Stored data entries

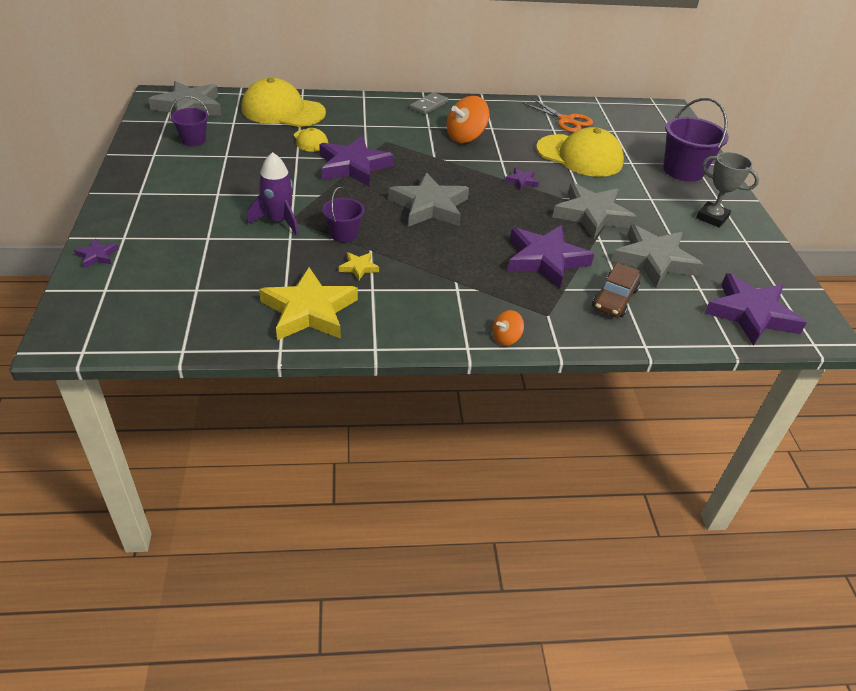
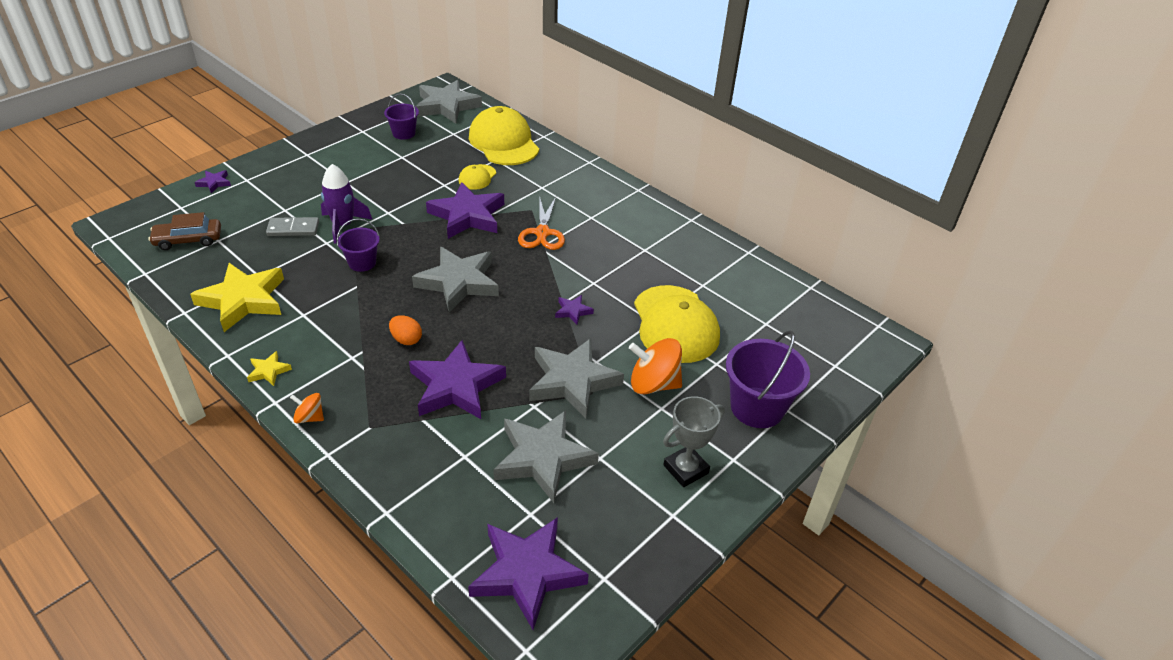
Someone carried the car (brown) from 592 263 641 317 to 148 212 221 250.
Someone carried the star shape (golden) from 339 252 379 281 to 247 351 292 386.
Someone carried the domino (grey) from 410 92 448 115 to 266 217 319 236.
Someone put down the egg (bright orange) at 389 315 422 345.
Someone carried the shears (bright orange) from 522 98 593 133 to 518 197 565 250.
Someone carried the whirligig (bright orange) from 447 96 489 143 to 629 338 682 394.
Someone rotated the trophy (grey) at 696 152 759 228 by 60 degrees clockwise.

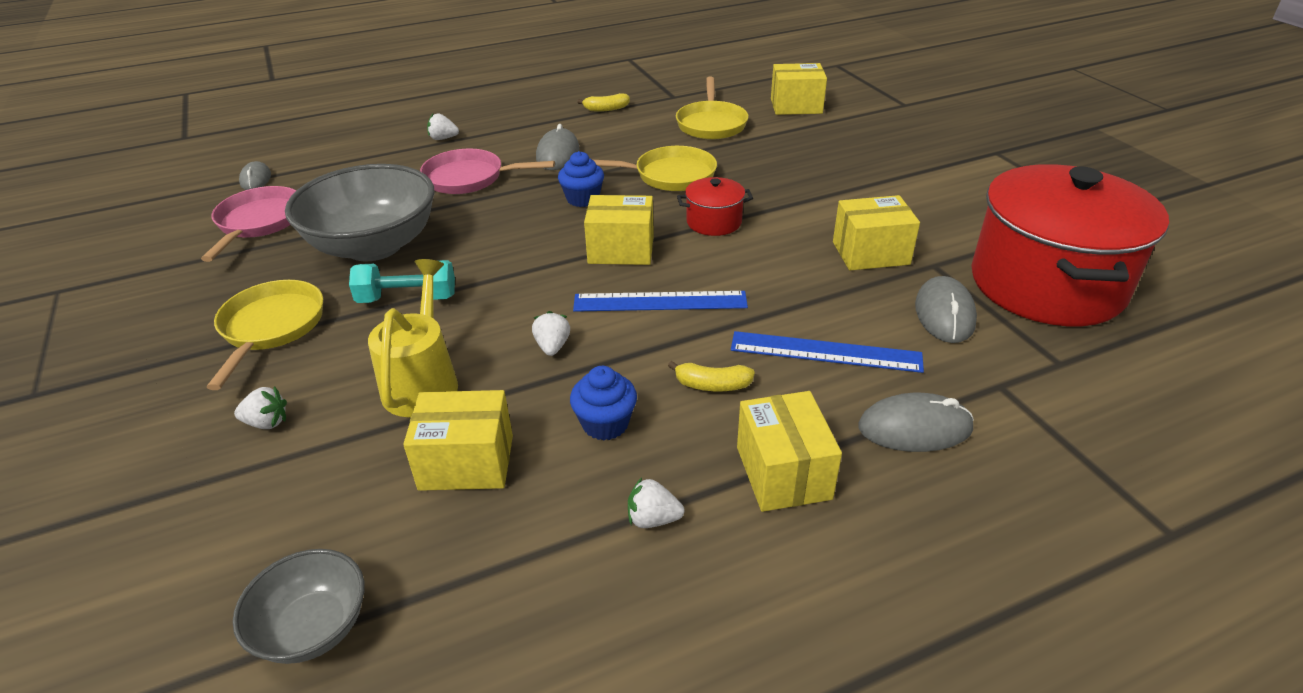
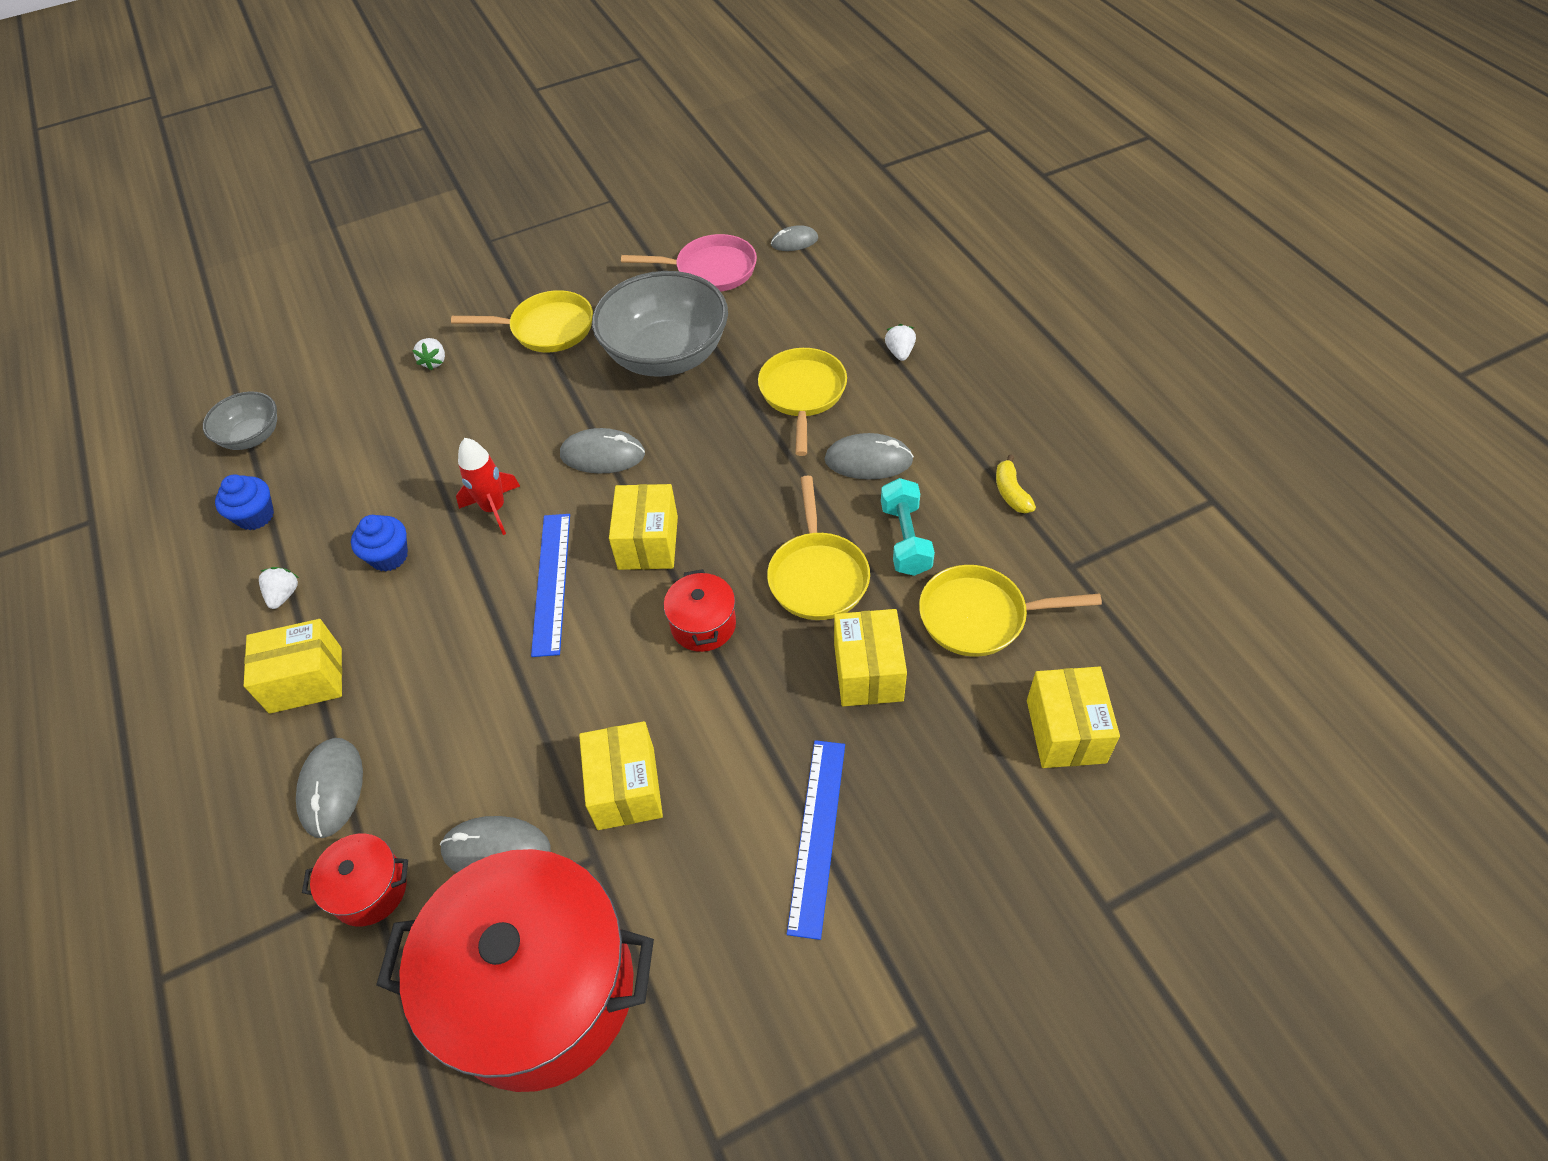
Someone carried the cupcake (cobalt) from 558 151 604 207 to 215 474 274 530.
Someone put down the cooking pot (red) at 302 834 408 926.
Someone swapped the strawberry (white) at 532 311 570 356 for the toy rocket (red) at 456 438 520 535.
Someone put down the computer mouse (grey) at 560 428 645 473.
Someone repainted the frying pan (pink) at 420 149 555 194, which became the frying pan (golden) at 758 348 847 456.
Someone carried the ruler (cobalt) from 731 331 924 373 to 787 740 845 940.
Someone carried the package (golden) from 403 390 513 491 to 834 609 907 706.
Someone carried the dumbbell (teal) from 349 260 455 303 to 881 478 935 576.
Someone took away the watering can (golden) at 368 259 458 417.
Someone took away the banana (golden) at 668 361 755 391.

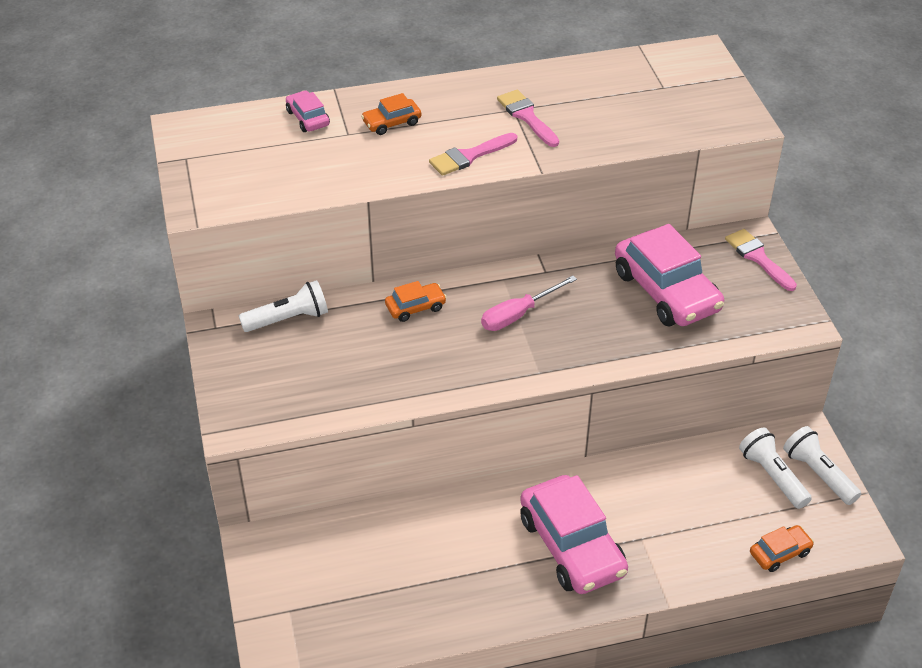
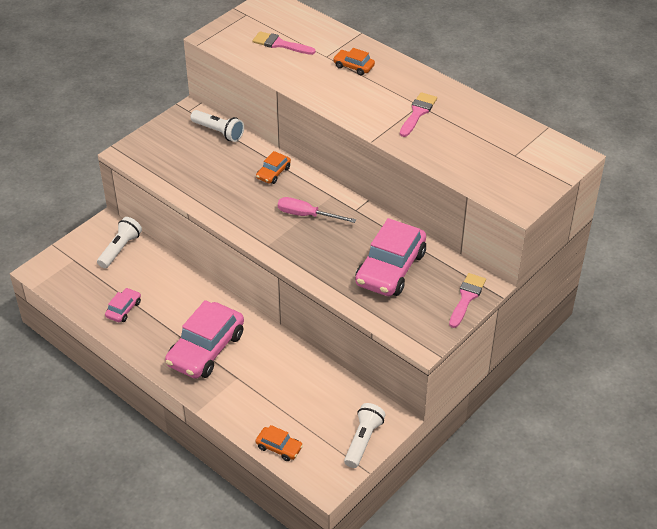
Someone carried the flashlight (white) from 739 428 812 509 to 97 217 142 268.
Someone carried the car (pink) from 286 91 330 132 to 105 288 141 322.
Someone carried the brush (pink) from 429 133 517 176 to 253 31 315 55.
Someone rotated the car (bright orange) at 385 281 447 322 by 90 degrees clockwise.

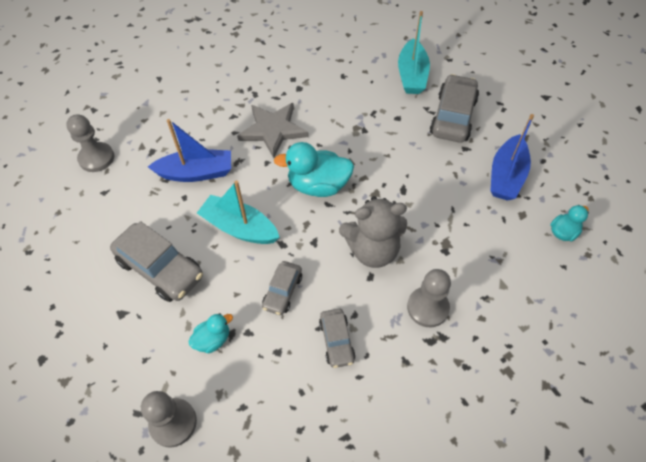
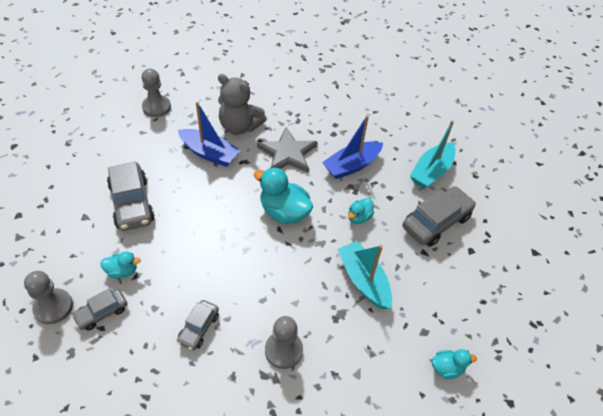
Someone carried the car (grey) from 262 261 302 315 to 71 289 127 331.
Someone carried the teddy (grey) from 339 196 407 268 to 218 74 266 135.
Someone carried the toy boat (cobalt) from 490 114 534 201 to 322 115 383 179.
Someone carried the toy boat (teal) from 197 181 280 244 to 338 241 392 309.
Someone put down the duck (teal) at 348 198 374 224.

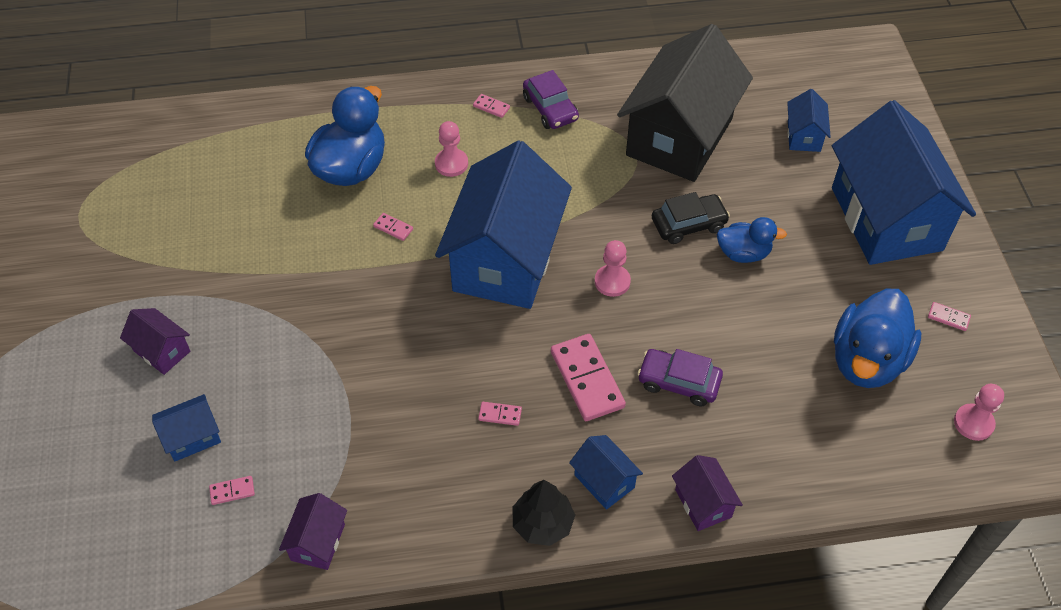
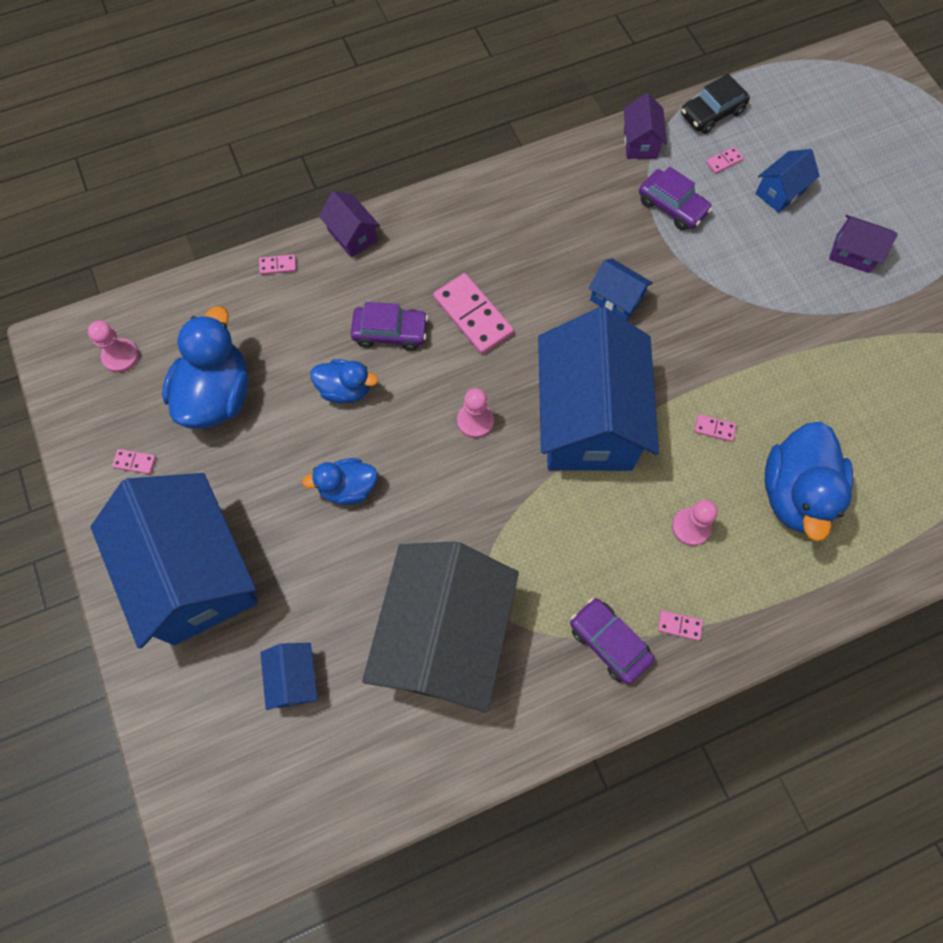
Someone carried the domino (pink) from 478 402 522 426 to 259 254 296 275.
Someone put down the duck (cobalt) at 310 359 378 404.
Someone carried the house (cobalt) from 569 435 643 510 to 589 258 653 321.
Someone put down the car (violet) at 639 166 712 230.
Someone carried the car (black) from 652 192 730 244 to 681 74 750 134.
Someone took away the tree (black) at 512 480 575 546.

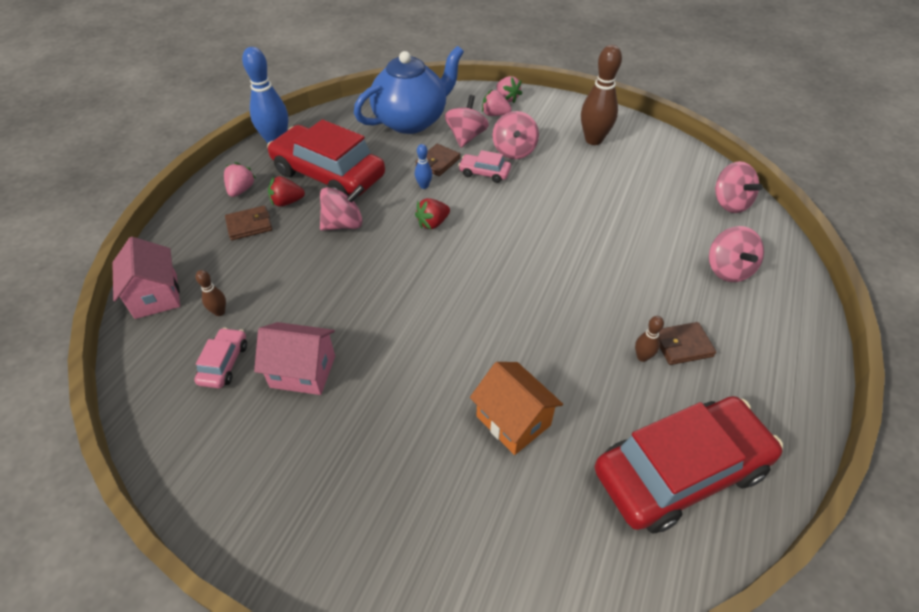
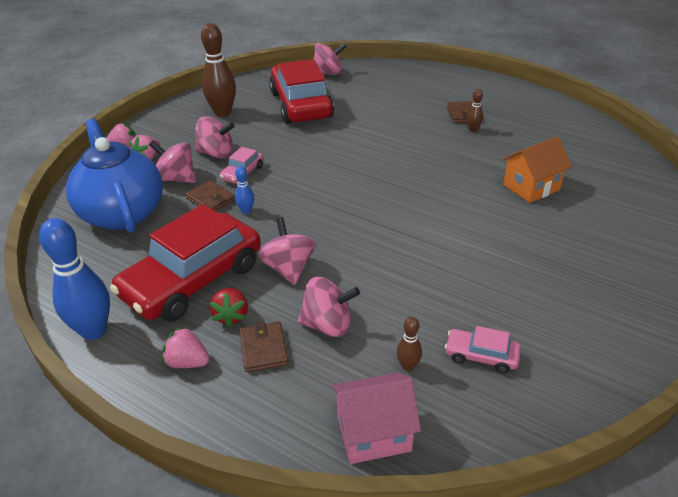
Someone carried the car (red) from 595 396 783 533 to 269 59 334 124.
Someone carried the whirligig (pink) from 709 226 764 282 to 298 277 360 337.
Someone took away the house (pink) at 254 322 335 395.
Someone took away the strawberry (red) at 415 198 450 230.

Work to be completed: Return every line of the records exactly as given, pictures excluded.

Solved problem:
Someone carried the car (brown) from 592 263 641 317 to 148 212 221 250.
Someone carried the star shape (golden) from 339 252 379 281 to 247 351 292 386.
Someone carried the domino (grey) from 410 92 448 115 to 266 217 319 236.
Someone put down the egg (bright orange) at 389 315 422 345.
Someone carried the shears (bright orange) from 522 98 593 133 to 518 197 565 250.
Someone carried the whirligig (bright orange) from 447 96 489 143 to 629 338 682 394.
Someone rotated the trophy (grey) at 696 152 759 228 by 60 degrees clockwise.

Someone carried the cupcake (cobalt) from 558 151 604 207 to 215 474 274 530.
Someone put down the cooking pot (red) at 302 834 408 926.
Someone swapped the strawberry (white) at 532 311 570 356 for the toy rocket (red) at 456 438 520 535.
Someone put down the computer mouse (grey) at 560 428 645 473.
Someone repainted the frying pan (pink) at 420 149 555 194, which became the frying pan (golden) at 758 348 847 456.
Someone carried the ruler (cobalt) from 731 331 924 373 to 787 740 845 940.
Someone carried the package (golden) from 403 390 513 491 to 834 609 907 706.
Someone carried the dumbbell (teal) from 349 260 455 303 to 881 478 935 576.
Someone took away the watering can (golden) at 368 259 458 417.
Someone took away the banana (golden) at 668 361 755 391.

Someone carried the flashlight (white) from 739 428 812 509 to 97 217 142 268.
Someone carried the car (pink) from 286 91 330 132 to 105 288 141 322.
Someone carried the brush (pink) from 429 133 517 176 to 253 31 315 55.
Someone rotated the car (bright orange) at 385 281 447 322 by 90 degrees clockwise.

Someone carried the car (grey) from 262 261 302 315 to 71 289 127 331.
Someone carried the teddy (grey) from 339 196 407 268 to 218 74 266 135.
Someone carried the toy boat (cobalt) from 490 114 534 201 to 322 115 383 179.
Someone carried the toy boat (teal) from 197 181 280 244 to 338 241 392 309.
Someone put down the duck (teal) at 348 198 374 224.

Someone carried the domino (pink) from 478 402 522 426 to 259 254 296 275.
Someone put down the duck (cobalt) at 310 359 378 404.
Someone carried the house (cobalt) from 569 435 643 510 to 589 258 653 321.
Someone put down the car (violet) at 639 166 712 230.
Someone carried the car (black) from 652 192 730 244 to 681 74 750 134.
Someone took away the tree (black) at 512 480 575 546.

Someone carried the car (red) from 595 396 783 533 to 269 59 334 124.
Someone carried the whirligig (pink) from 709 226 764 282 to 298 277 360 337.
Someone took away the house (pink) at 254 322 335 395.
Someone took away the strawberry (red) at 415 198 450 230.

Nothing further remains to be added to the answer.